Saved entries
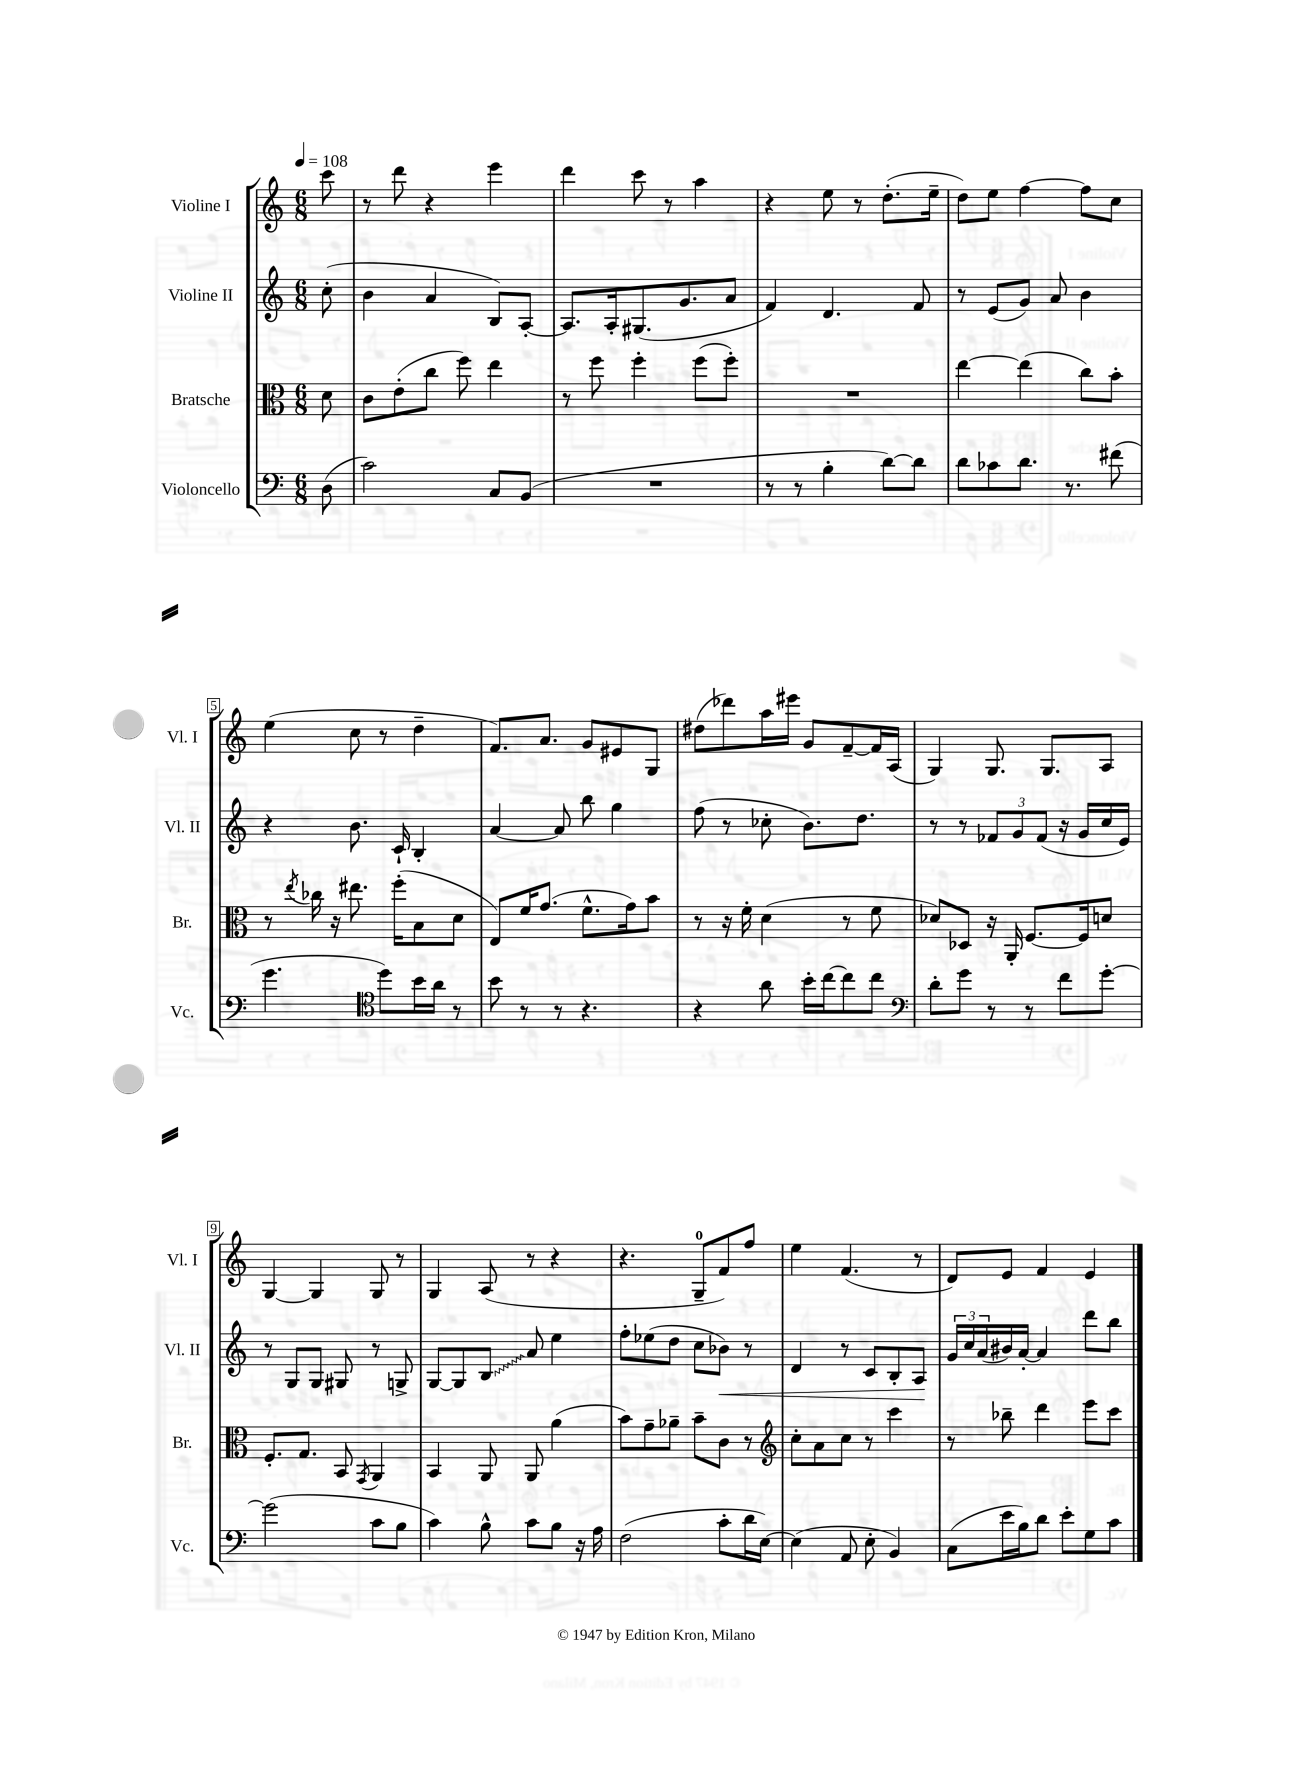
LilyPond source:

<<
\new StaffGroup <<
\new Staff = "s0" \with { instrumentName = "Violine I" shortInstrumentName = "Vl. I" } {
    \clef treble \key c \major \numericTimeSignature \time 6/8 \partial 8 \tempo 4 = 108
    c'''8 |
    r8 d'''8 r4 e'''4 |
    d'''4 c'''8 r8 a''4 |
    r4 e''8 r8 d''8.-.( e''16-- |
    d''8) e''8 f''4~ f''8 c''8 |
    e''4( c''8 r8 d''4-- |
    f'8.) a'8. g'8 eis'8 g8 |
    dis''8( des'''8) a''16 eis'''16 g'8 f'8~-- f'16 a16( |
    g4) g8. g8. a8 |
    g4~ g4 g8 r8 |
    g4 a8( r8 r4 |
    r4. g8-0-- f'8) f''8 |
    e''4 f'4.( r8 |
    d'8) e'8 f'4 e'4 \bar "|." |
}
\new Staff = "s1" \with { instrumentName = "Violine II" shortInstrumentName = "Vl. II" } {
    \clef treble \key c \major \numericTimeSignature \time 6/8 \partial 8
    c''8-.( |
    b'4 a'4 b8) a8~-. |
    a8. a16-. gis8.( g'8. a'8 |
    f'4) d'4. f'8 |
    r8 e'8( g'8) a'8 b'4 |
    r4 b'8. c'16-! b4-. |
    a'4~ a'8 b''8 g''4 |
    f''8( r8 ces''8-. b'8.) d''8. |
    r8 r8 \tuplet 3/2 { fes'8 g'8 fes'8( } r16 g'16 c''16 e'16) |
    r8 g8 g8 gis8 r8 g8-> |
    g8~ g8 \once \override Glissando.style = #'zigzag b8\glissando a'8 e''4 |
    f''8-. ees''8( d''8 c''8 bes'8\<) r8 |
    d'4 r8 c'8 b8-. a8\! |
    \tuplet 3/2 { g'16 c''16 a'16( } bis'16) a'16~-. a'4 d'''8 b''8 \bar "|." |
}
\new Staff = "s2" \with { instrumentName = "Bratsche" shortInstrumentName = "Br." } {
    \clef alto \key c \major \numericTimeSignature \time 6/8 \partial 8
    d'8 |
    c'8 e'8-.( c''8 f''8) e''4 |
    r8 f''8 f''4-. f''8( f''8-.) |
    R2. |
    e''4~ e''4( c''8) b'8-. |
    r8 \acciaccatura { e''8 } ces''16 r16 eis''8. f''16-.( b8 d'8 |
    e8) f'16 g'8.( f'8.-^ g'16) b'8 |
    r8 r16 f'16-. d'4( r8 f'8 |
    des'8) des8 r16 a,16-. f8.~ f16 d'8 |
    f8.-. g8. b,8 \acciaccatura { g,8 } a,4 |
    b,4 a,8 a,8 a'4( |
    b'8) g'8-- aes'8-- b'8-- c'8 r8 |
    \clef treble c''8-. a'8 c''8 r8 c'''4 |
    r8 bes''8-- d'''4 e'''8 c'''8 \bar "|." |
}
\new Staff = "s3" \with { instrumentName = "Violoncello" shortInstrumentName = "Vc." } {
    \clef bass \key c \major \numericTimeSignature \time 6/8 \partial 8
    d8( |
    c'2) c8 b,8( |
    R2. |
    r8 r8 b4-. d'8~) d'8 |
    d'8 ces'8 d'8. r8. fis'8( |
    g'4. \clef tenor d''8) b'16 a'16 r8 |
    b'8 r8 r8 r4. |
    r4 a'8 b'16-. c''16~ c''8 c''8 |
    \clef bass d'8-. g'8 r8 r8 f'8 g'8~-. |
    g'2( c'8 b8 |
    c'4) b8-^ c'8 b8 r16 a16 |
    f2( c'8-. d'16 e16~) |
    e4( a,8 e8-. b,4) |
    c8( e'16 b16) d'8 e'8-. g8 c'8 \bar "|." |
}
>>
>>
\layout { \context { \Score \override BarNumber.stencil = #(make-stencil-boxer 0.1 0.3 ly:text-interface::print) } }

Exercise
Filter the material above, keeping every line that contains the string "treble".

Solution for this problem
    \clef treble \key c \major \numericTimeSignature \time 6/8 \partial 8 \tempo 4 = 108
    \clef treble \key c \major \numericTimeSignature \time 6/8 \partial 8
    \clef treble c''8-. a'8 c''8 r8 c'''4 |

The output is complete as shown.